Your assignment.
The data is to be repeated exactly, with the images removed.

Data listing.
-*-
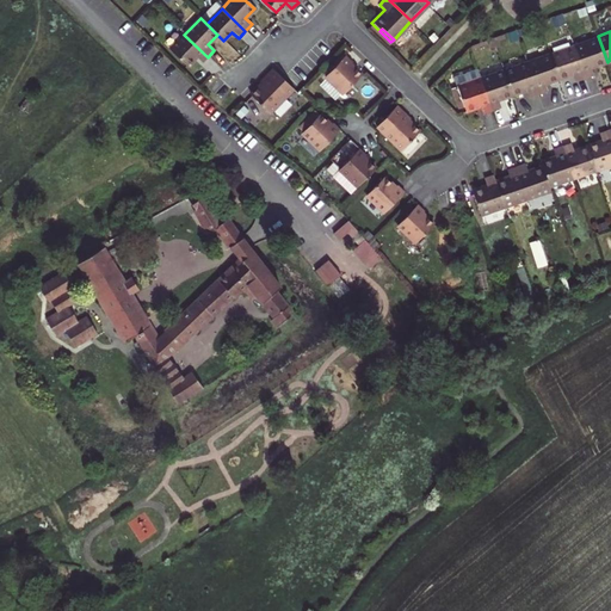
[(170,50),(186,67),(195,57),(201,63),(208,57),(184,35),(170,50)]
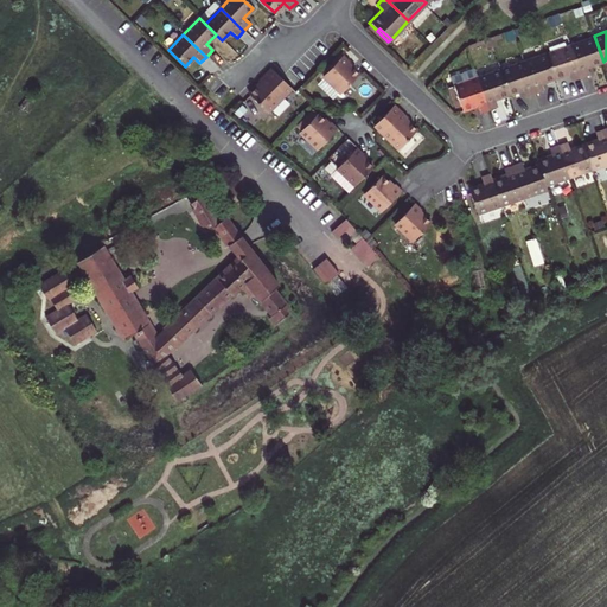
[(589,66),(604,62),(594,36),(570,44),(582,77),(592,74),(589,66)]
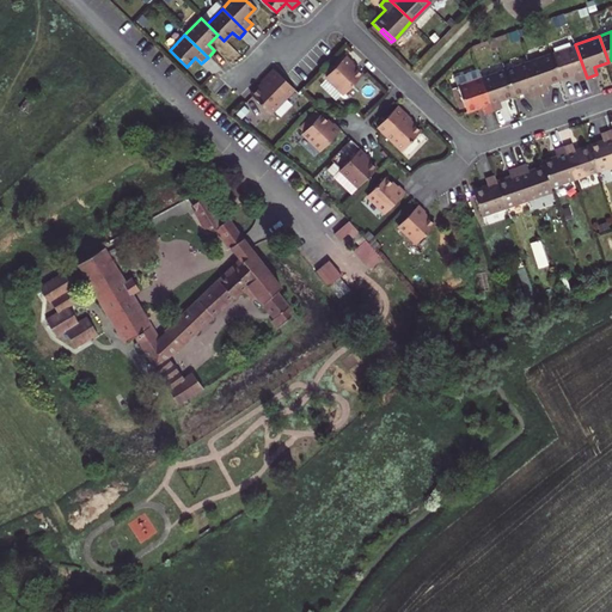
[(587,78),(575,44),(554,53),(562,78),(576,73),(579,80),(587,78)]
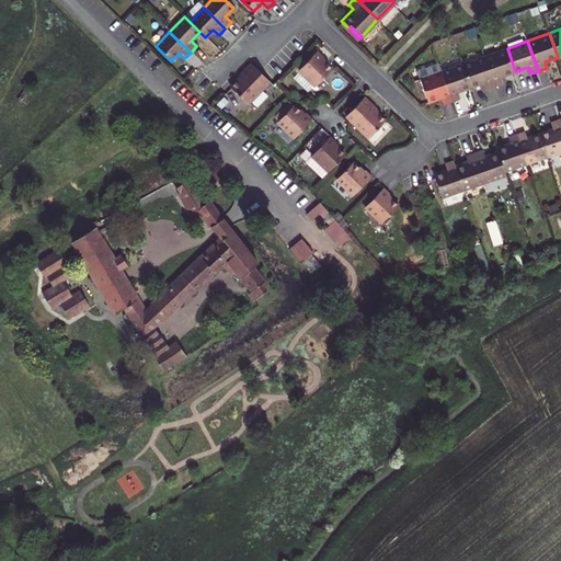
[(515,71),(507,48),(484,56),(495,87),(503,83),(501,77),(515,71)]
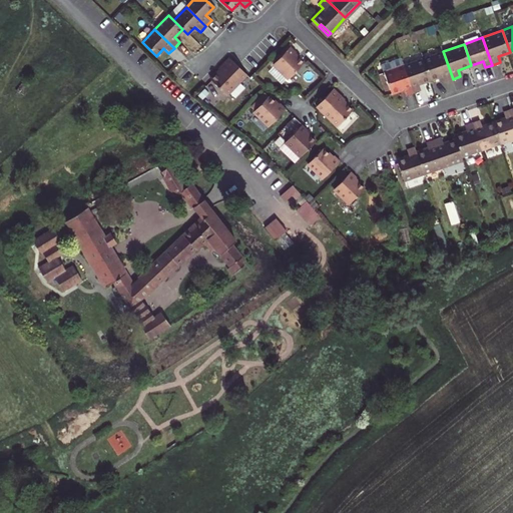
[(297,51),(291,45),(274,62),(290,77),(305,63),(295,53),(297,51)]
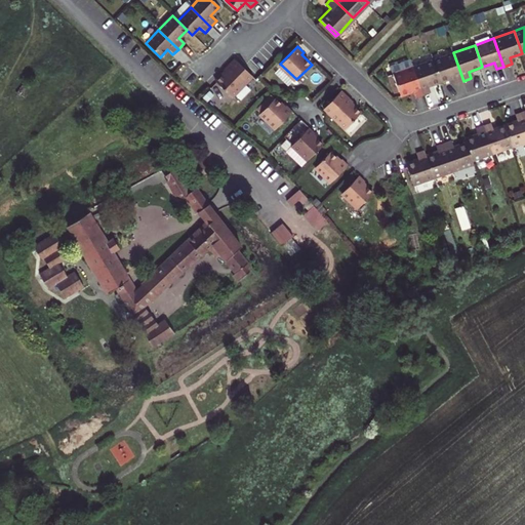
[(456,83),(463,81),(453,52),(434,59),(441,81),(453,77),(456,83)]
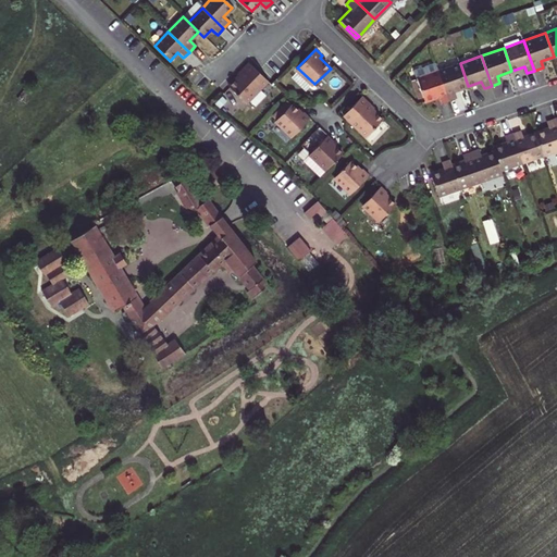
[(269,82),(249,63),(238,75),(240,76),(231,87),(248,103),(269,82)]
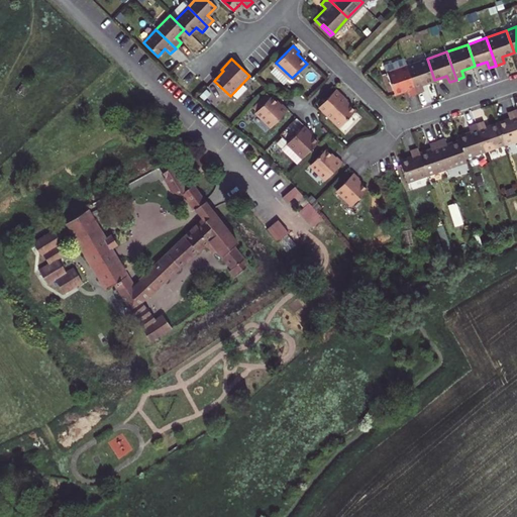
[(417,93),(407,66),(405,59),(387,66),(389,73),(388,73),(394,91),(395,94),(407,90),(410,96),(417,93)]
-*-
Result of the exercise.
[(170,50),(186,67),(195,57),(201,63),(208,57),(184,35),(170,50)]
[(589,66),(604,62),(594,36),(570,44),(582,77),(592,74),(589,66)]
[(587,78),(575,44),(554,53),(562,78),(576,73),(579,80),(587,78)]
[(515,71),(507,48),(484,56),(495,87),(503,83),(501,77),(515,71)]
[(297,51),(291,45),(274,62),(290,77),(305,63),(295,53),(297,51)]
[(456,83),(463,81),(453,52),(434,59),(441,81),(453,77),(456,83)]
[(269,82),(249,63),(238,75),(240,76),(231,87),(248,103),(269,82)]
[(417,93),(407,66),(405,59),(387,66),(389,73),(388,73),(394,91),(395,94),(407,90),(410,96),(417,93)]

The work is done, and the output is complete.